Assignment:
Repeat only the lines below from the one containing "turquoise cap: [277,127,364,181]" through the one containing "turquoise scissors: [159,283,227,362]", inclusive, exactly as written.

Records shown:
== Segment start ==

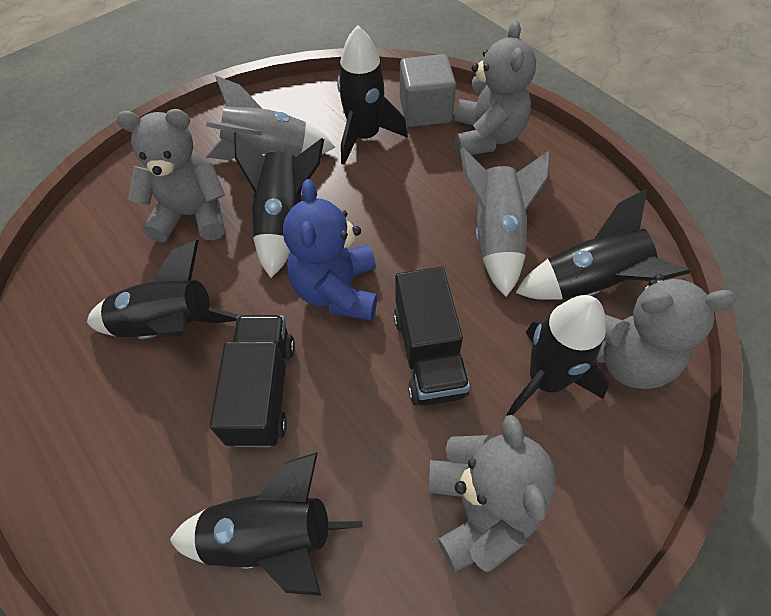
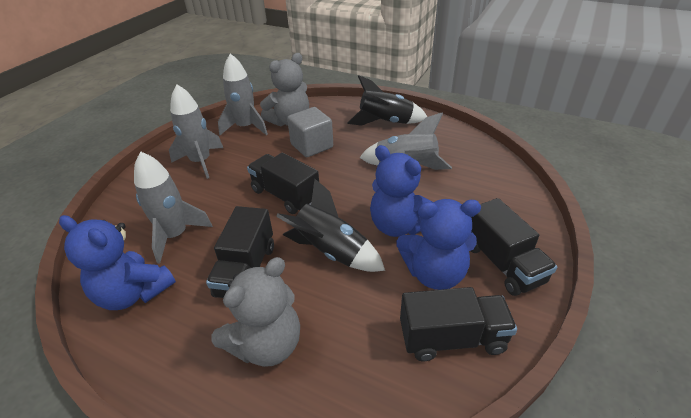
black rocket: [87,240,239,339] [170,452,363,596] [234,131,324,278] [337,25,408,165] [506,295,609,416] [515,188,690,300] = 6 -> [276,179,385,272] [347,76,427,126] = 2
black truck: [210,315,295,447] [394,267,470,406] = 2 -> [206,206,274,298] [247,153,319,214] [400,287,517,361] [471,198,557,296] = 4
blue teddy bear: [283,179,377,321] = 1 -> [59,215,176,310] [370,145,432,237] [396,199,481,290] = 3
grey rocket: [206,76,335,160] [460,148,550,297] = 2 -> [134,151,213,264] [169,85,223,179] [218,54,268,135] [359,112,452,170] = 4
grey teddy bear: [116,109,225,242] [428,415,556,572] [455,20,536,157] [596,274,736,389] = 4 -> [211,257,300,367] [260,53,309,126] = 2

== Segment end ==
== Segment start ==

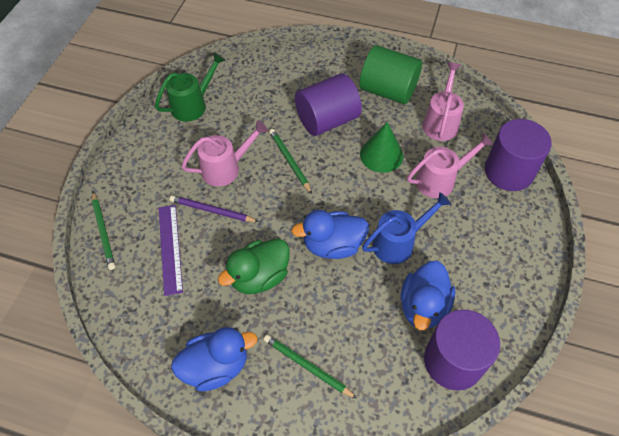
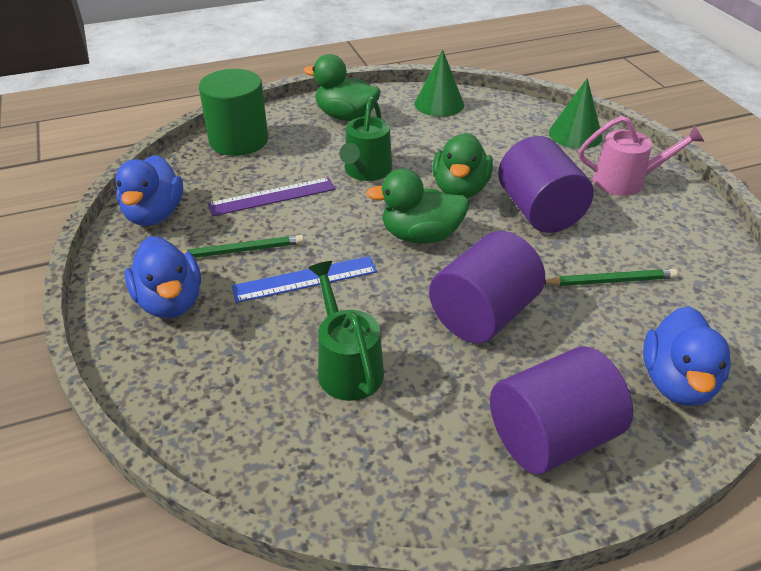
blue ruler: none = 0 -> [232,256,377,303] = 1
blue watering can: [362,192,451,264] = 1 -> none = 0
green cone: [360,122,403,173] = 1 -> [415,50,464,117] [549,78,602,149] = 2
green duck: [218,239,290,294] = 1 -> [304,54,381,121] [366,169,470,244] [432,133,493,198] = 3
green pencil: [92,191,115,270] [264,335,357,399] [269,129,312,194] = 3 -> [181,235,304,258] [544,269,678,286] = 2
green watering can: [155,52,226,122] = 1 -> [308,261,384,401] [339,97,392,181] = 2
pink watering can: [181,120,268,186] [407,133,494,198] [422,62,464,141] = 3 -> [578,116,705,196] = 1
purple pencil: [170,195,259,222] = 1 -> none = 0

== Segment end ==
== Segment start ==

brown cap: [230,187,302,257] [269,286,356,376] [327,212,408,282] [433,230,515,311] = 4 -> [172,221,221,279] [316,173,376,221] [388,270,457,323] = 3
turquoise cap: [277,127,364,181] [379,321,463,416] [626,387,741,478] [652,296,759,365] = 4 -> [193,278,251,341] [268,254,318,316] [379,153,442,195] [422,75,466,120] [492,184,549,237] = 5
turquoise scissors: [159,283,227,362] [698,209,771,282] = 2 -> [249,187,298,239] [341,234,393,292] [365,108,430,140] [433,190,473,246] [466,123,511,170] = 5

== Segment end ==

Response box:
turquoise cap: [277,127,364,181] [379,321,463,416] [626,387,741,478] [652,296,759,365] = 4 -> [193,278,251,341] [268,254,318,316] [379,153,442,195] [422,75,466,120] [492,184,549,237] = 5
turquoise scissors: [159,283,227,362] [698,209,771,282] = 2 -> [249,187,298,239] [341,234,393,292] [365,108,430,140] [433,190,473,246] [466,123,511,170] = 5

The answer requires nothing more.